> _Data shown_:
=== Section Start ===

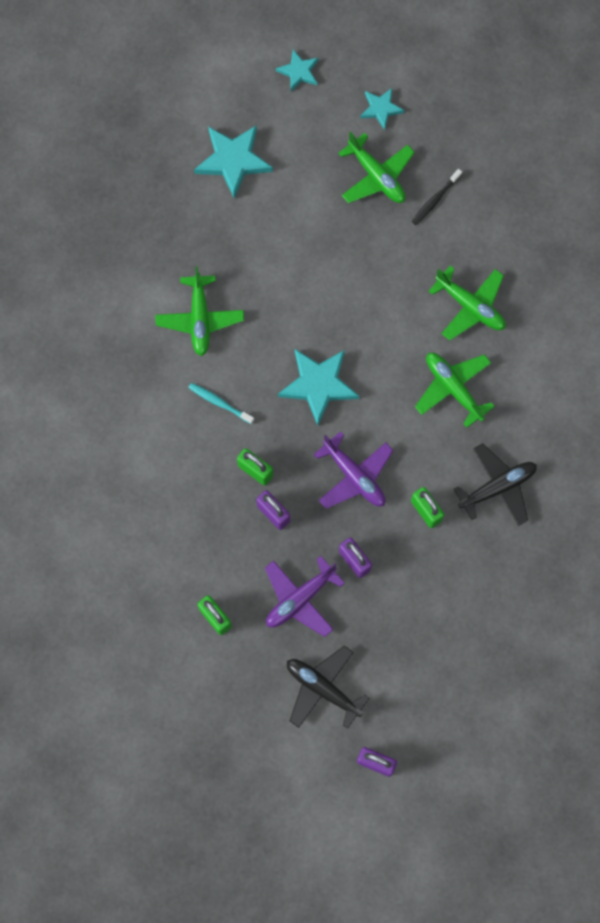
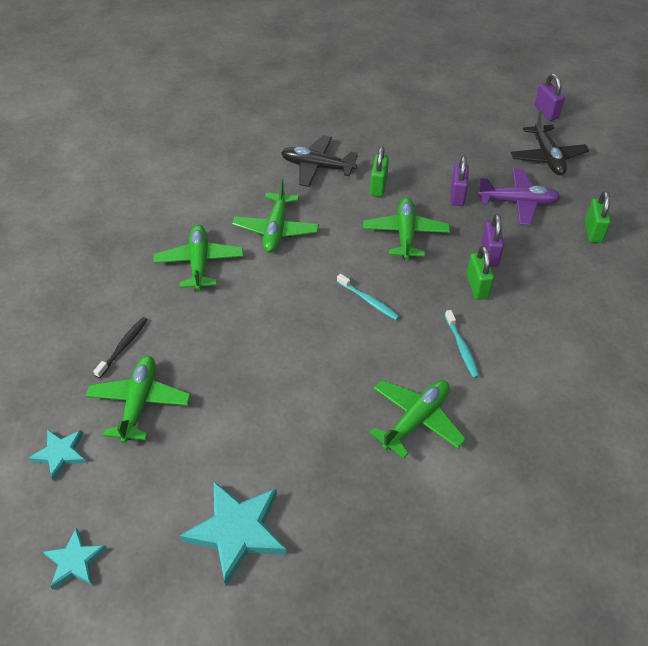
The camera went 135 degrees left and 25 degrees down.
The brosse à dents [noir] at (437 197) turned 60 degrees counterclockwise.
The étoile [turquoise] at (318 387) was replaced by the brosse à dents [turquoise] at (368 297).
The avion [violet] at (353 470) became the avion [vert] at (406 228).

=== Section End ===

Copy out exactly the lines that run from the one holding "The étoile [turquoise]" through the end of the data above.

The étoile [turquoise] at (318 387) was replaced by the brosse à dents [turquoise] at (368 297).
The avion [violet] at (353 470) became the avion [vert] at (406 228).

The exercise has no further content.